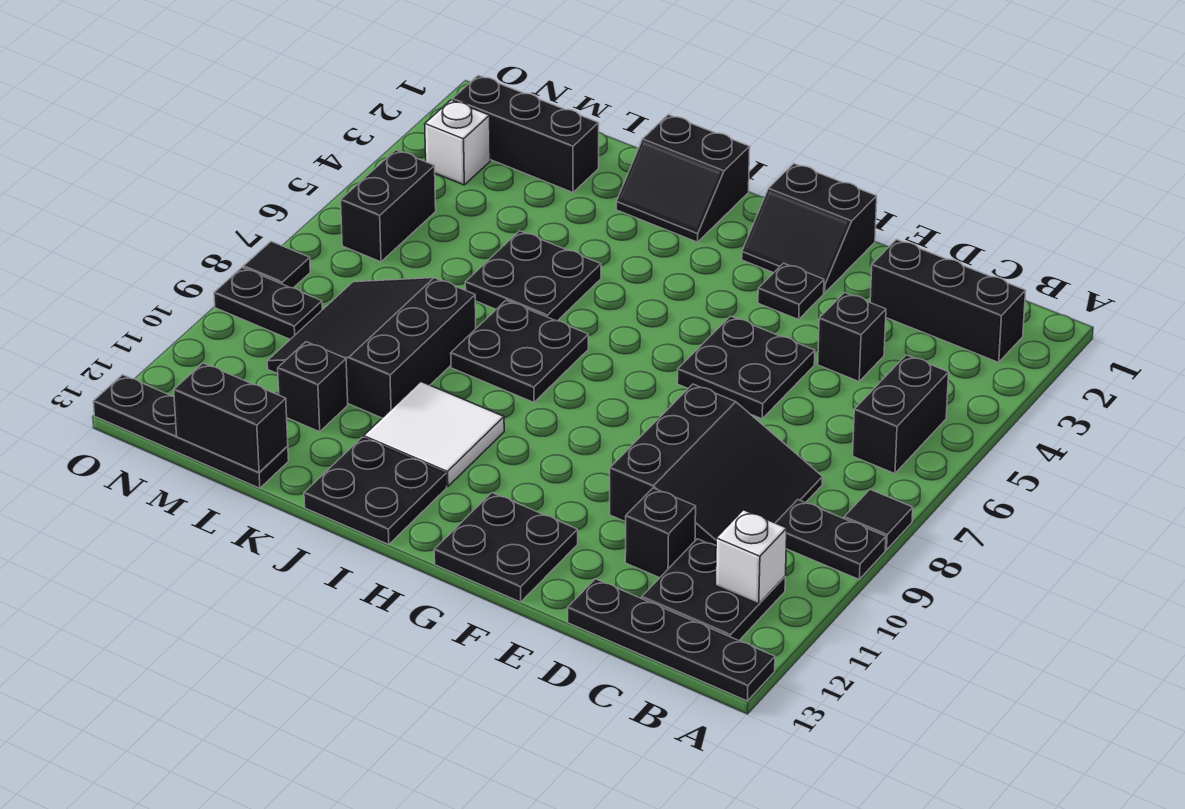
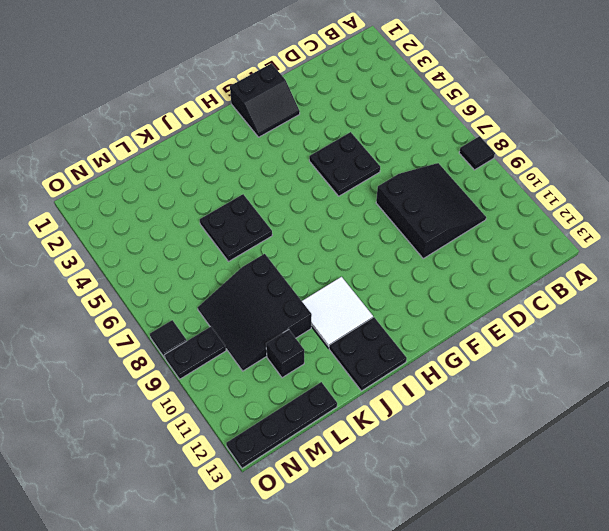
none -> black plate A9:B9 level 1
none -> black plate A13:D13 level 1
none -> black brick B2:D2 level 1

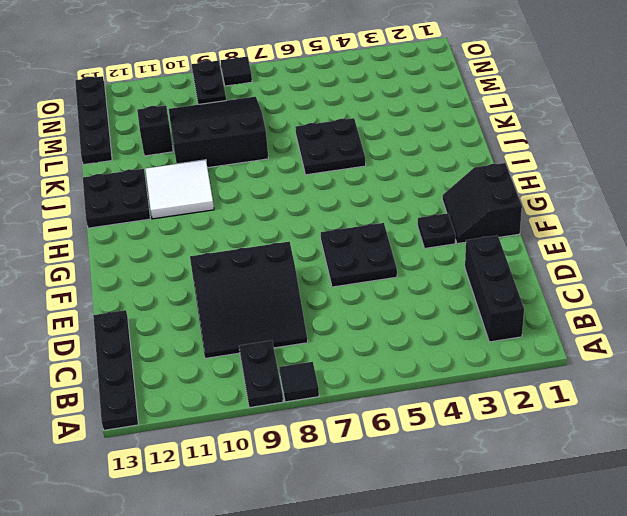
none -> black brick B5:B6 level 1
none -> black plate B11:C12 level 1
none -> black brick D4 level 1

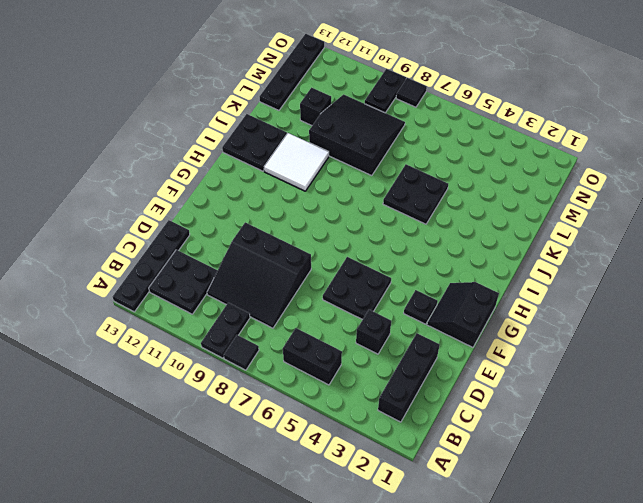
none -> black brick D11 level 1
none -> black plate F12:G13 level 1
none -> black slope I1:J2 level 1 top 1

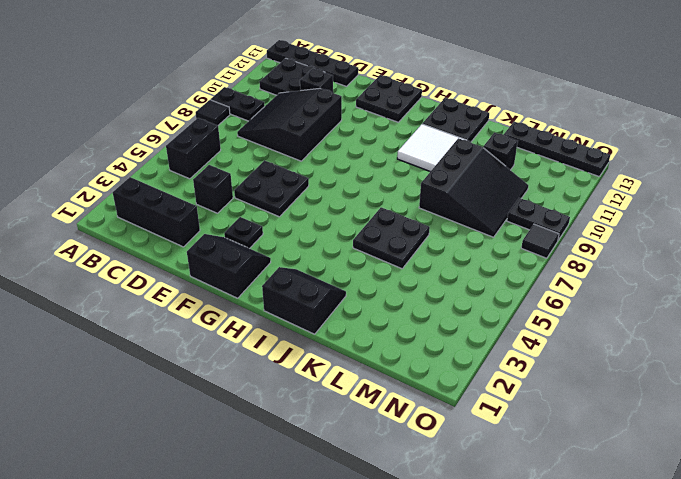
none -> black plate I7:J8 level 1
none -> black brick L2:N2 level 1
none -> white brick N3 level 1

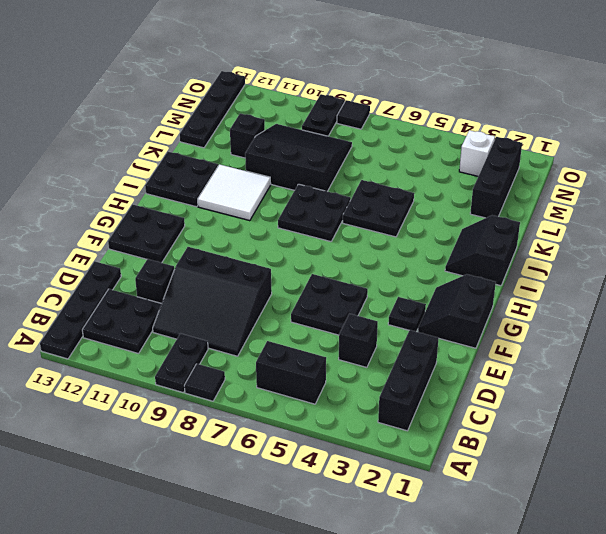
none -> black brick N5:N6 level 1
none -> white brick B11 level 2
none -> black brick L13:M13 level 2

----

## AIM OF THE TASK
Reproduce nothing but the lines from the line containing "none -> white brick N3 level 1" through the last line of the data above, exactly as written and without pictures.

## ANSWER SECTION
none -> white brick N3 level 1

none -> black brick N5:N6 level 1
none -> white brick B11 level 2
none -> black brick L13:M13 level 2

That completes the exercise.